**WHAT THE TASK ASKS:**
Below are entries; output exactly the lines from the one with "camera: 25 degrees left, 5 degrees up" to the one with "red scissors [231,118,301,159]", both included, and nothing else.

**SUPPLIED RECORDS:**
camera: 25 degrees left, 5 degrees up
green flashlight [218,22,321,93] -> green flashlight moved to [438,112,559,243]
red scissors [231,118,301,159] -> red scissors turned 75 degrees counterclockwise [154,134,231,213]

* * *

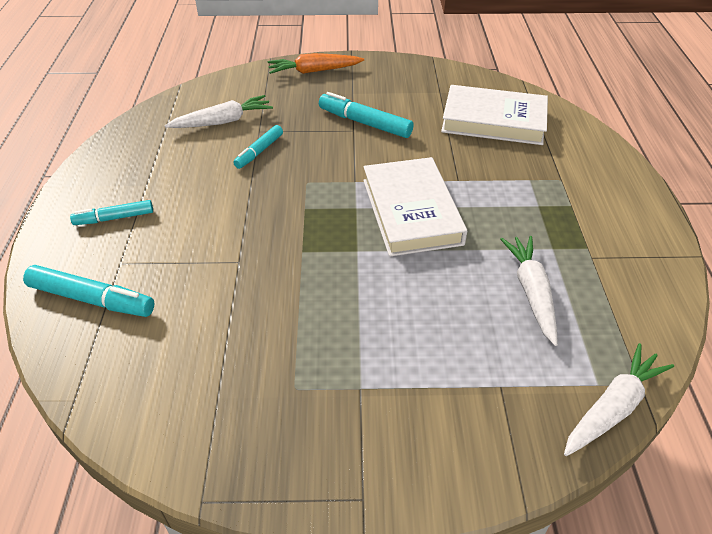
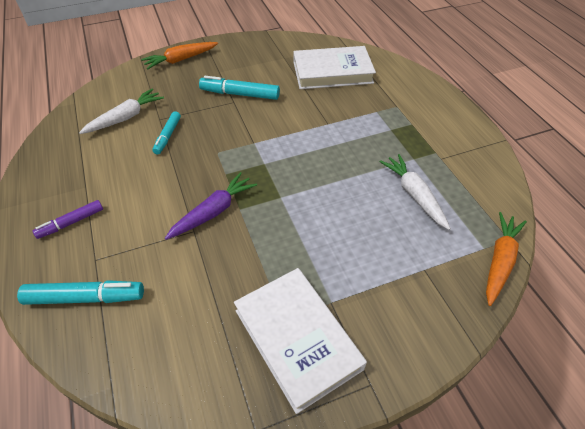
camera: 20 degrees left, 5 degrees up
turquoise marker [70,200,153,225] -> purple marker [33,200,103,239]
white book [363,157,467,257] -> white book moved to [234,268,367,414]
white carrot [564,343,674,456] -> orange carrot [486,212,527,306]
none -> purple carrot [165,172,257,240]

==

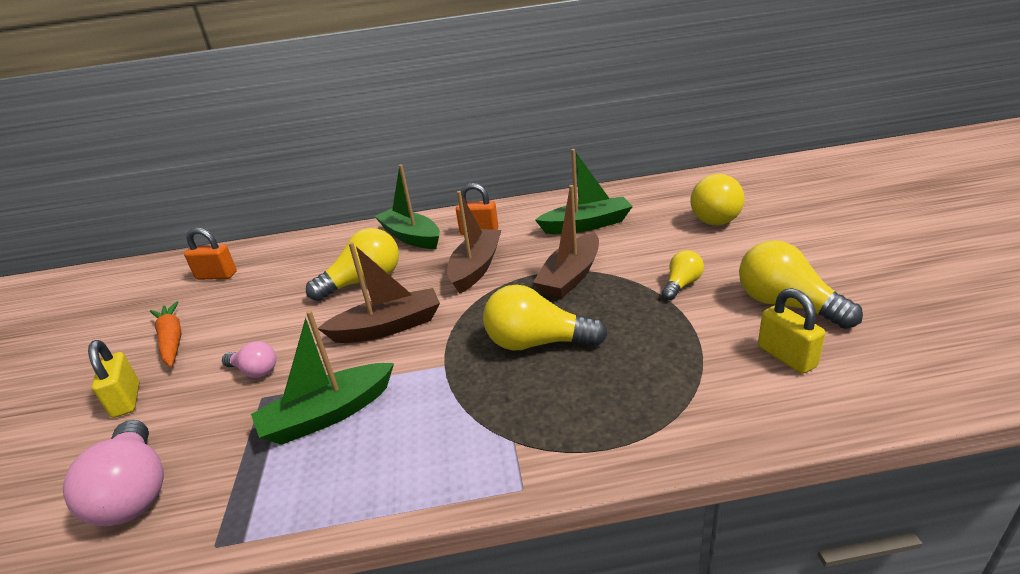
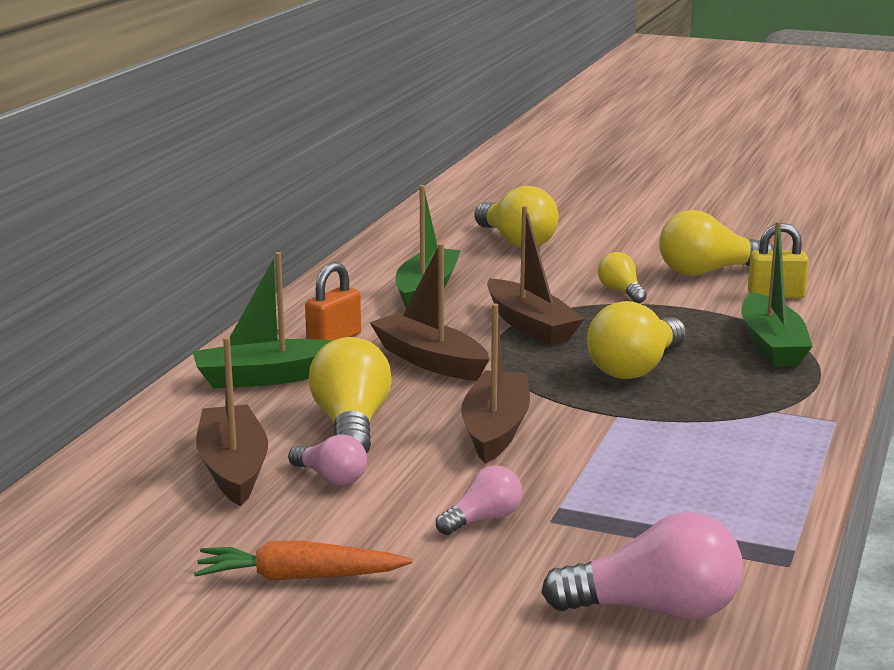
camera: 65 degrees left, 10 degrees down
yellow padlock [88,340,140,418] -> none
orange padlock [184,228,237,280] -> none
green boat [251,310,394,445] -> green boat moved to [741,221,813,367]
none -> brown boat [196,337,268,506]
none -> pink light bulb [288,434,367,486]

**COMPLETED TASK:**
camera: 25 degrees left, 5 degrees up
green flashlight [218,22,321,93] -> green flashlight moved to [438,112,559,243]
red scissors [231,118,301,159] -> red scissors turned 75 degrees counterclockwise [154,134,231,213]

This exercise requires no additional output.